[Brief] Please list every line of the material below that contains the string "ottava".

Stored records
<<<<
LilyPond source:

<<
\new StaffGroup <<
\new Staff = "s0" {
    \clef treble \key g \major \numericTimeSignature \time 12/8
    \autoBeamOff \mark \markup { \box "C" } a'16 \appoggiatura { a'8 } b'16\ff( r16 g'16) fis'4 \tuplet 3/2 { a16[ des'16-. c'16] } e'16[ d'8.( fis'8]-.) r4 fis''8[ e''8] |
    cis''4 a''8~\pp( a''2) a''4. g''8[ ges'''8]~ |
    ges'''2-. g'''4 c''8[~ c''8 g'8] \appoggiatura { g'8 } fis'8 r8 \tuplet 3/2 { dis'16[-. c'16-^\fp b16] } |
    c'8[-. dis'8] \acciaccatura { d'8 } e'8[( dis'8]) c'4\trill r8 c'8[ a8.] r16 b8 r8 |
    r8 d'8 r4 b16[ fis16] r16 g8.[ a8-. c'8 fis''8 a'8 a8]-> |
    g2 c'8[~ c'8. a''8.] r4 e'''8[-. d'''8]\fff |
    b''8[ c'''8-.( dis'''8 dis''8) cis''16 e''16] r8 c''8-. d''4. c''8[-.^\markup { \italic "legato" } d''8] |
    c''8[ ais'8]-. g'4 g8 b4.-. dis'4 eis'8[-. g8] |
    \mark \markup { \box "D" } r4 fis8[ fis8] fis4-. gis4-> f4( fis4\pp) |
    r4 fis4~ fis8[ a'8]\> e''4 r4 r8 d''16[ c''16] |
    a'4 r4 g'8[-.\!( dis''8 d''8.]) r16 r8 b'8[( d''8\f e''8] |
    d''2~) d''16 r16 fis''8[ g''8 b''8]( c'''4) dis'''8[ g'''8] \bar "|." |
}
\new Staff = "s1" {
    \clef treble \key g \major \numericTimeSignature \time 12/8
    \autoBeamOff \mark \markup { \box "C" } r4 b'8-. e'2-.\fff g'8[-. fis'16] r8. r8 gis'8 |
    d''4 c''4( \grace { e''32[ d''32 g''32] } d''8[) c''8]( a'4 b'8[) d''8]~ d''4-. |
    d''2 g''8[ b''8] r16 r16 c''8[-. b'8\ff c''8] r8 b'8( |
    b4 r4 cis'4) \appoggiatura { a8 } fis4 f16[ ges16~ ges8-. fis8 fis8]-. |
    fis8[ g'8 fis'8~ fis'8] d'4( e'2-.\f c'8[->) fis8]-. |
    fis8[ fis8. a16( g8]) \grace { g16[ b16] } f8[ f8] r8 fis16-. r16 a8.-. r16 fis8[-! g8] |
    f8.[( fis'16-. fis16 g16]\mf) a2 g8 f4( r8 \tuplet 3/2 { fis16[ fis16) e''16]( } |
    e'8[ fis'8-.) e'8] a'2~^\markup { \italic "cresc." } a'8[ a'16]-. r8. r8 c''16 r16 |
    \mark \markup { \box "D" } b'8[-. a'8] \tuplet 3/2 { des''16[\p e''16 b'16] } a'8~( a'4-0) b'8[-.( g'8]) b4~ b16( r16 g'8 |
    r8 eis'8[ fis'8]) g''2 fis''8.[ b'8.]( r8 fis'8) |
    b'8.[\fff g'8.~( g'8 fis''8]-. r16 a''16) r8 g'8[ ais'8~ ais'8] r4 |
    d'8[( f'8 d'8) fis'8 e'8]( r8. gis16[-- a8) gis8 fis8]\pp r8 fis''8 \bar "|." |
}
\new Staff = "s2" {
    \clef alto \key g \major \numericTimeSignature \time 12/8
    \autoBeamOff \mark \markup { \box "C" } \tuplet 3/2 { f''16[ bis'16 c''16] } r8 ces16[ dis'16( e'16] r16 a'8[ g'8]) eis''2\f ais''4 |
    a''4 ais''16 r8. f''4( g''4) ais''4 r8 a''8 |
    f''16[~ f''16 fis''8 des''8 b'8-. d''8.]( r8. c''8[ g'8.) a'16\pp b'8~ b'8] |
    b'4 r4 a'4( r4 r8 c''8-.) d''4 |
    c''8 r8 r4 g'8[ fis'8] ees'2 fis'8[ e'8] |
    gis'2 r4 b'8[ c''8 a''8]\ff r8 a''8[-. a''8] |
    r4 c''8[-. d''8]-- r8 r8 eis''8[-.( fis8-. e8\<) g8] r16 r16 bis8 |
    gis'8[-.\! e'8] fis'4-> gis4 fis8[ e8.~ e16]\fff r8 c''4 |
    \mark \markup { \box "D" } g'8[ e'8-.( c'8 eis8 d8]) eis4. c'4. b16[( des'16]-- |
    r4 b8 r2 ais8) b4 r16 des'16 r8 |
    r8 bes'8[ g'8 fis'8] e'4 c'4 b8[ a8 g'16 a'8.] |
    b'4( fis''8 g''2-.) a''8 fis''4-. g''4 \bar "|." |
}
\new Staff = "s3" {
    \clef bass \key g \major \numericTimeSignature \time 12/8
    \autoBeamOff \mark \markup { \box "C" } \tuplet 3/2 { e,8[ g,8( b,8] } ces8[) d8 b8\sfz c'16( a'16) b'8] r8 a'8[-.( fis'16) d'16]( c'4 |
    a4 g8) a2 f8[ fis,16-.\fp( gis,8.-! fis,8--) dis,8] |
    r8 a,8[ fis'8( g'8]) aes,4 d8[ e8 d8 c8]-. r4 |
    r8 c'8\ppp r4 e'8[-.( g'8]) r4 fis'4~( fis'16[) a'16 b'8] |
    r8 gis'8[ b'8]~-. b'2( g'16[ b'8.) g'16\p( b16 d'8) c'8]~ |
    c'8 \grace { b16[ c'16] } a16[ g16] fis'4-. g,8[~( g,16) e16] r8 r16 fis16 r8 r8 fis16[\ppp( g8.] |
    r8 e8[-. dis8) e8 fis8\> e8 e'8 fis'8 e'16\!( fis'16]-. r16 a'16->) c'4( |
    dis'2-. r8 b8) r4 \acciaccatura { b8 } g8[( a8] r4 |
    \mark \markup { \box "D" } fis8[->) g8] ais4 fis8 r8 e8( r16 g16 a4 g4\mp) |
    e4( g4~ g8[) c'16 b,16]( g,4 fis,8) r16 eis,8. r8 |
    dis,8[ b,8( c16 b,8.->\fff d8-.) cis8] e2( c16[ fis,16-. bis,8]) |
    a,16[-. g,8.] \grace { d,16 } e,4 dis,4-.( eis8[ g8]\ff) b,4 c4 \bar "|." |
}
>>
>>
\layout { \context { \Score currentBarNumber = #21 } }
>>>>
<<<<
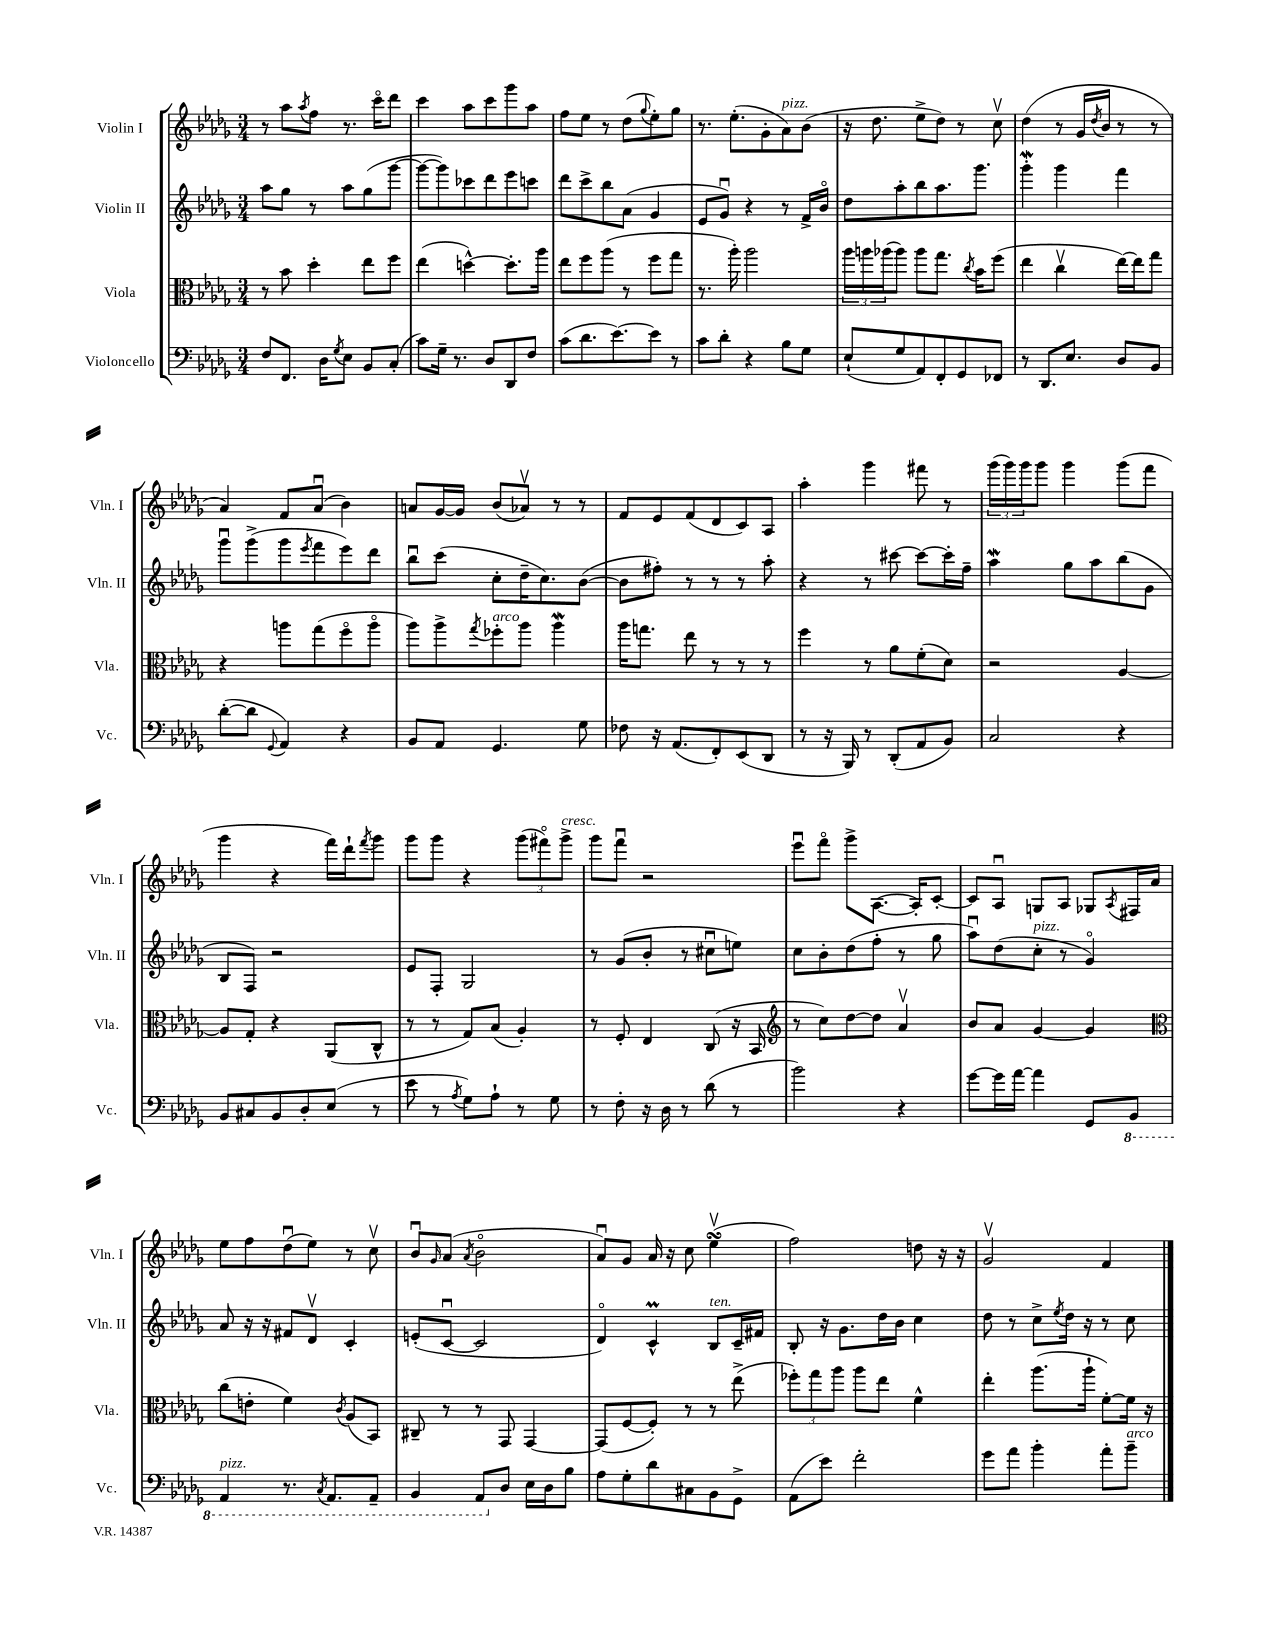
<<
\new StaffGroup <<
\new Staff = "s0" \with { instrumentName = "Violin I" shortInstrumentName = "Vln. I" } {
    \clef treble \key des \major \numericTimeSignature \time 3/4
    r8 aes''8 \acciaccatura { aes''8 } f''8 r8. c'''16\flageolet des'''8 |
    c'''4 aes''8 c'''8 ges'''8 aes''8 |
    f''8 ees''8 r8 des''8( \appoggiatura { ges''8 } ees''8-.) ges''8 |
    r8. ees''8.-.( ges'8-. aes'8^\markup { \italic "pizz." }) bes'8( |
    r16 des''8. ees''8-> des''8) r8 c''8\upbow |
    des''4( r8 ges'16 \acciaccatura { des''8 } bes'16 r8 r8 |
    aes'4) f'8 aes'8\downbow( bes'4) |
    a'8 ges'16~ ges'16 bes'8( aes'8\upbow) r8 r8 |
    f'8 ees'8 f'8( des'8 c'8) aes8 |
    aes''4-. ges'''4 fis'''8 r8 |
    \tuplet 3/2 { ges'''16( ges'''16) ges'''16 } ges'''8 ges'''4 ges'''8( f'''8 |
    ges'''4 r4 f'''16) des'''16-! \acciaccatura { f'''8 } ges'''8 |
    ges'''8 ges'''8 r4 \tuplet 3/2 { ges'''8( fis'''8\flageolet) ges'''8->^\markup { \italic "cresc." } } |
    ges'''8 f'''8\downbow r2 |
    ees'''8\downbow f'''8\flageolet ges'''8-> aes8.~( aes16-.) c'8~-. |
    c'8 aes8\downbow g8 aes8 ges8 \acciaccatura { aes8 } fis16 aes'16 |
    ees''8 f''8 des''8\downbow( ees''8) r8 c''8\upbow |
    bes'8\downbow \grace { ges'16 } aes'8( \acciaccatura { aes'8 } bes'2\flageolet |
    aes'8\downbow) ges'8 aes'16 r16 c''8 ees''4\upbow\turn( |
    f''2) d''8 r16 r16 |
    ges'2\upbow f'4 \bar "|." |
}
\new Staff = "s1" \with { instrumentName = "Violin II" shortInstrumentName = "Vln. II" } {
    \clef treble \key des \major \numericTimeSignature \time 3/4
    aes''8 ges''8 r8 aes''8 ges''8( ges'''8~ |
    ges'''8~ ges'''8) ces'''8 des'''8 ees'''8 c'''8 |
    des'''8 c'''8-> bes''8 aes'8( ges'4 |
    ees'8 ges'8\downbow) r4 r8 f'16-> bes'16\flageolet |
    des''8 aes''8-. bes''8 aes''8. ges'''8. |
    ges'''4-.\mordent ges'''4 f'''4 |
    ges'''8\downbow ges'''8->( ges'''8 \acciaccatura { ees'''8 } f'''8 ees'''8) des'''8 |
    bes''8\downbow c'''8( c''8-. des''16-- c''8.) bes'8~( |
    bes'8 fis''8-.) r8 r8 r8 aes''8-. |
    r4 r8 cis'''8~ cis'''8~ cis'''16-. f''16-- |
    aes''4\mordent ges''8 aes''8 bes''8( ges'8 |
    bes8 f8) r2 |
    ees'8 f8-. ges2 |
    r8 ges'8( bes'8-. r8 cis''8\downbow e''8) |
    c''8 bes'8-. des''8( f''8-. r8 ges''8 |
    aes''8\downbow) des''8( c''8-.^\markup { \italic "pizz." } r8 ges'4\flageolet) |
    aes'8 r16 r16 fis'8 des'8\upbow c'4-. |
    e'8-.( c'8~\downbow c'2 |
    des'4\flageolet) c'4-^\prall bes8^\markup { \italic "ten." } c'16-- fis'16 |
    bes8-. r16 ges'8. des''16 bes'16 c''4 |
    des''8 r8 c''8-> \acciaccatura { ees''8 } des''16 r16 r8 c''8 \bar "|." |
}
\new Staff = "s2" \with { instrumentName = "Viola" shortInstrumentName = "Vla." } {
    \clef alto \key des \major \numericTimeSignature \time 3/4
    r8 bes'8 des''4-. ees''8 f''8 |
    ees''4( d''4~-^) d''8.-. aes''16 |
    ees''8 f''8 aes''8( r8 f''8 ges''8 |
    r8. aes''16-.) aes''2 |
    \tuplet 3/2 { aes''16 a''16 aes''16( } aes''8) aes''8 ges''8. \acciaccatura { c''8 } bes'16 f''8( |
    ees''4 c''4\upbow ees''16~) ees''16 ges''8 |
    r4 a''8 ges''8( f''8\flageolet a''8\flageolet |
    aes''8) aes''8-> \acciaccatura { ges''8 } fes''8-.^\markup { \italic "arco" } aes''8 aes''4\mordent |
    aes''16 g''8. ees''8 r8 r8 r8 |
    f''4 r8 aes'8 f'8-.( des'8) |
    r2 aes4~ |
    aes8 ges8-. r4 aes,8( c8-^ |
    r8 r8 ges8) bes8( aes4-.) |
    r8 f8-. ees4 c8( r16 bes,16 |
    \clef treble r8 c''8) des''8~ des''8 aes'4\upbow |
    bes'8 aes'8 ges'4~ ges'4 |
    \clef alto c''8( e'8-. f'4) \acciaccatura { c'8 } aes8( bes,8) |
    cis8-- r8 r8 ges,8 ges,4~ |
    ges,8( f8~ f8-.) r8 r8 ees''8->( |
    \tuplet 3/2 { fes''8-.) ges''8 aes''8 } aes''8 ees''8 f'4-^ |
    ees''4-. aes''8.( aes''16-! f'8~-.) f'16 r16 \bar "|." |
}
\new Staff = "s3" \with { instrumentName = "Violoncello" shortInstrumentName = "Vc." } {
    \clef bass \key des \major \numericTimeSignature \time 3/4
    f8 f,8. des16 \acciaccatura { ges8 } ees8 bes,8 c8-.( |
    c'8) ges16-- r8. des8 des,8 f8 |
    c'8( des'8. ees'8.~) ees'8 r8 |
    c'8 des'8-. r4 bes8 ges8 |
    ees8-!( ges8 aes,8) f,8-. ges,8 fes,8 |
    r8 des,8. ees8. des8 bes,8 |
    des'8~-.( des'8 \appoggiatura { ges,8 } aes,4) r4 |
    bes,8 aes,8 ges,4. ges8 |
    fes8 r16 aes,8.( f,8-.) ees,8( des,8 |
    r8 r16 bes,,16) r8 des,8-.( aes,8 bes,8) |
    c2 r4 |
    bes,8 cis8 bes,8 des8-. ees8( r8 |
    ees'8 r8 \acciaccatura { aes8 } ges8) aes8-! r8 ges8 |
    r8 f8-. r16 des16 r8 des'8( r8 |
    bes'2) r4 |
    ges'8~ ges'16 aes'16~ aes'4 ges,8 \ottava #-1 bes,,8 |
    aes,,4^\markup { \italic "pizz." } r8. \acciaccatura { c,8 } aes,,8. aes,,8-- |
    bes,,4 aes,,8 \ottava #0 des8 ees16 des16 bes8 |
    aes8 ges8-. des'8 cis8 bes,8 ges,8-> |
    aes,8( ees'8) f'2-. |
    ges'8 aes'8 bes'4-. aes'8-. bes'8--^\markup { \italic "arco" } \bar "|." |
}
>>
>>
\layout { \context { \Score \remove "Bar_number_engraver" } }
>>>>
[Written response]
    ges'8~ ges'16 aes'16~ aes'4 ges,8 \ottava #-1 bes,,8 |
    bes,,4 aes,,8 \ottava #0 des8 ees16 des16 bes8 |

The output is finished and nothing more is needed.